◆ Data records:
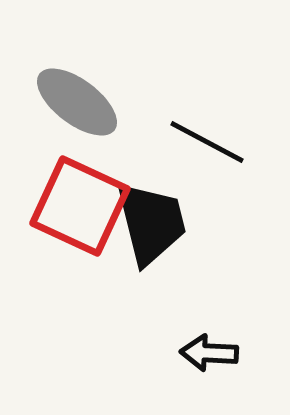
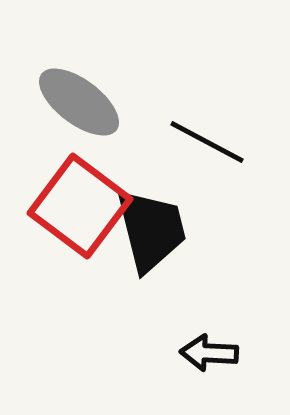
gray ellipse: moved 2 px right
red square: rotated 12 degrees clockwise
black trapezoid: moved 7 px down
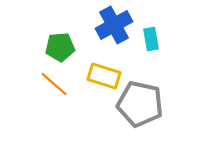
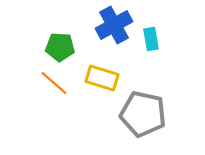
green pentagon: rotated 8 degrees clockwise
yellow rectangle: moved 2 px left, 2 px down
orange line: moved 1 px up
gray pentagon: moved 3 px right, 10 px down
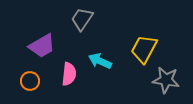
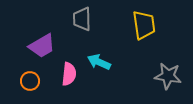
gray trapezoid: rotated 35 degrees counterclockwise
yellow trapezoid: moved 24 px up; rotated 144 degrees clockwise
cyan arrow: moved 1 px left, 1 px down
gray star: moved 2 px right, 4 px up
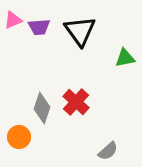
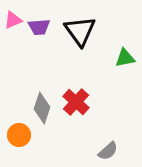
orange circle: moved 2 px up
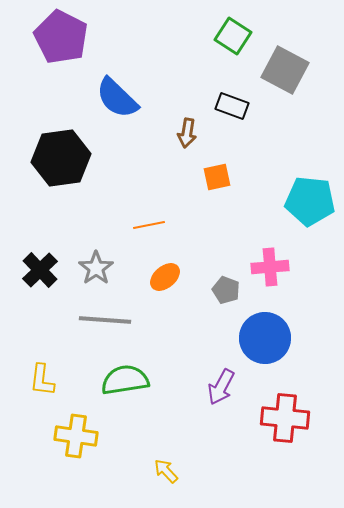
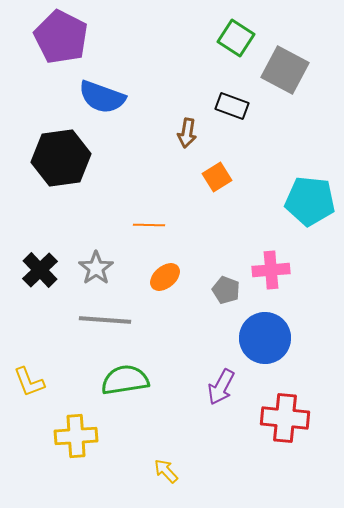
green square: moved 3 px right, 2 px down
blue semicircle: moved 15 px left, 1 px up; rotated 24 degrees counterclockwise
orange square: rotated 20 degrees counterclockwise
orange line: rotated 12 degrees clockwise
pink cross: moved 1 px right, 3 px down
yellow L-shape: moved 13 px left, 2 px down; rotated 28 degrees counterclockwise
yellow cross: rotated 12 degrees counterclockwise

* * *

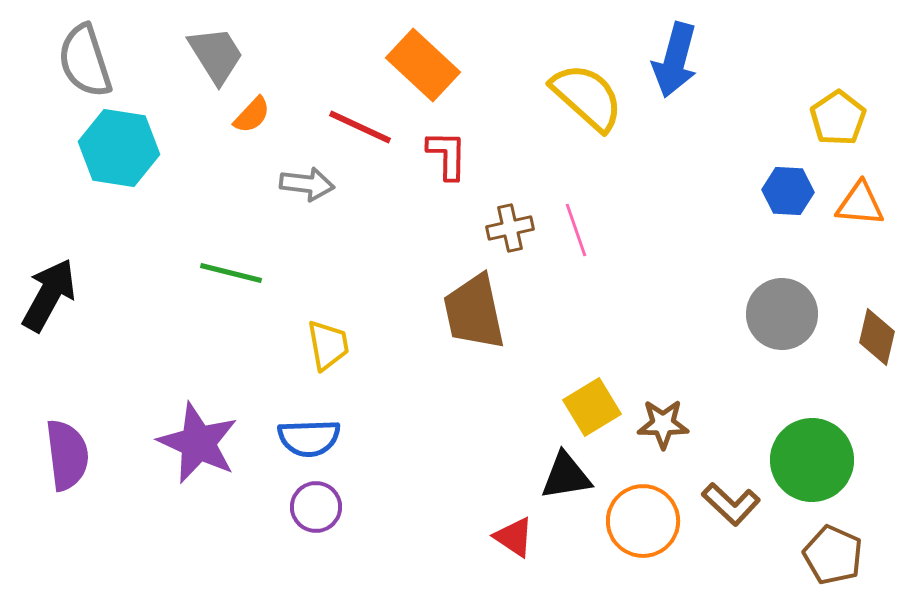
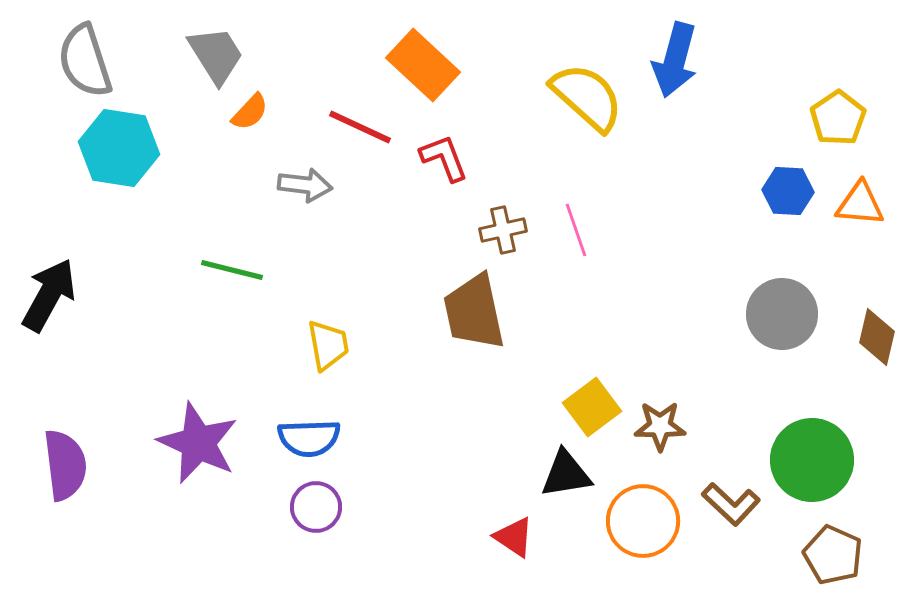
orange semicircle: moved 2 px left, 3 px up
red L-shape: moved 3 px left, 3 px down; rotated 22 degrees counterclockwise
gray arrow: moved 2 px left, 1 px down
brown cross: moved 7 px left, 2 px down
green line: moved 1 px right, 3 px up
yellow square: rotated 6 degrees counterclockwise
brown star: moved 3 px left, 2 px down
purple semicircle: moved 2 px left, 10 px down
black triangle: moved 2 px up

◆ Work task: Within the listing above, extract exactly the lines from the line with "orange semicircle: moved 2 px left, 3 px up" to the line with "black triangle: moved 2 px up", the two named lines included, and no others.

◆ Answer box:
orange semicircle: moved 2 px left, 3 px up
red L-shape: moved 3 px left, 3 px down; rotated 22 degrees counterclockwise
gray arrow: moved 2 px left, 1 px down
brown cross: moved 7 px left, 2 px down
green line: moved 1 px right, 3 px up
yellow square: rotated 6 degrees counterclockwise
brown star: moved 3 px left, 2 px down
purple semicircle: moved 2 px left, 10 px down
black triangle: moved 2 px up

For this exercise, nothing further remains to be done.